Segment Open

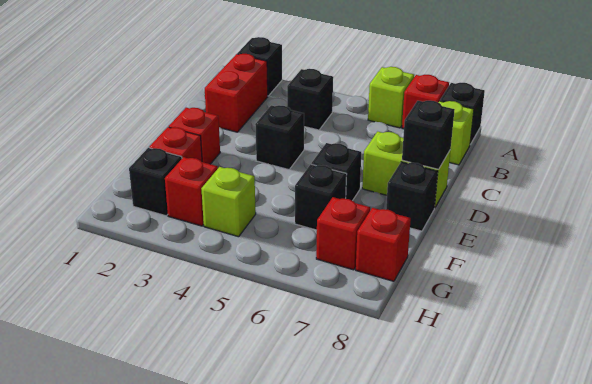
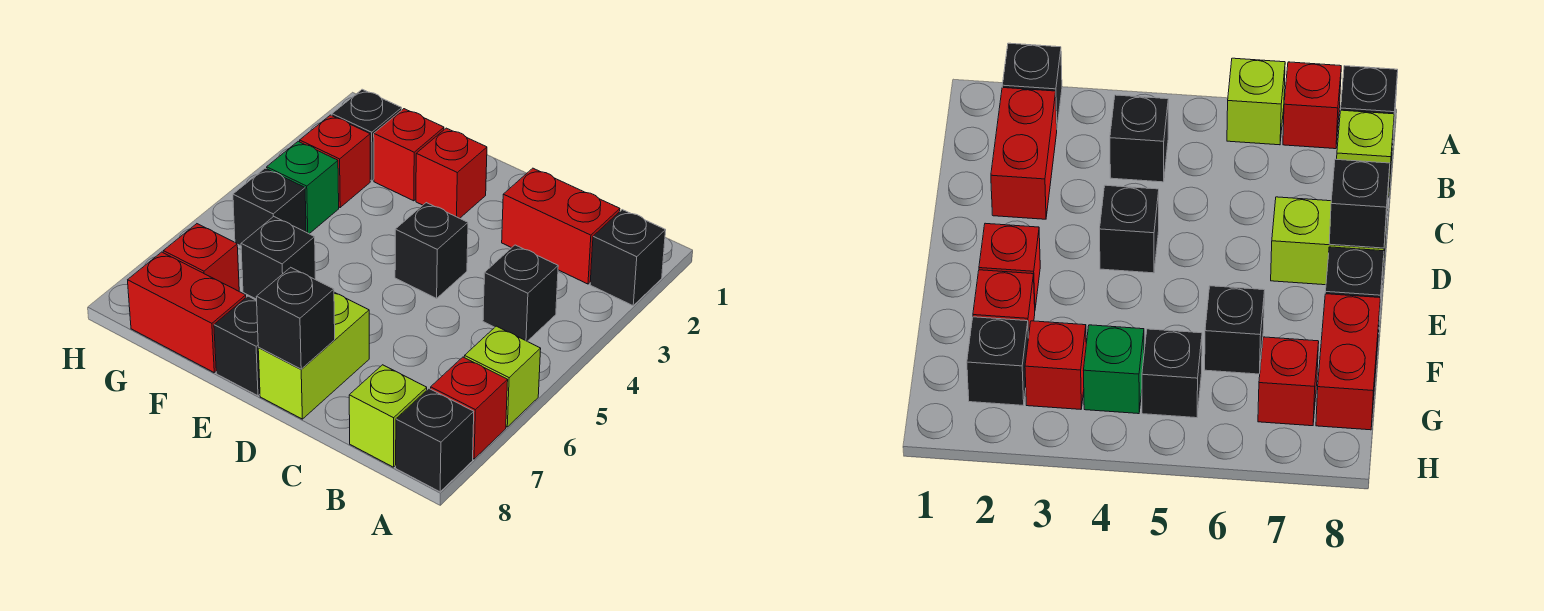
black brick E6 level 1 -> black brick G5 level 1
lime brick G4 level 1 -> green brick G4 level 1
red brick G8 level 1 -> red brick F8:G8 level 1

Segment Closed

**Task directions:** In your answer, give every line of the listing above exactly, and do not include the images.

**Exercise solution:**
black brick E6 level 1 -> black brick G5 level 1
lime brick G4 level 1 -> green brick G4 level 1
red brick G8 level 1 -> red brick F8:G8 level 1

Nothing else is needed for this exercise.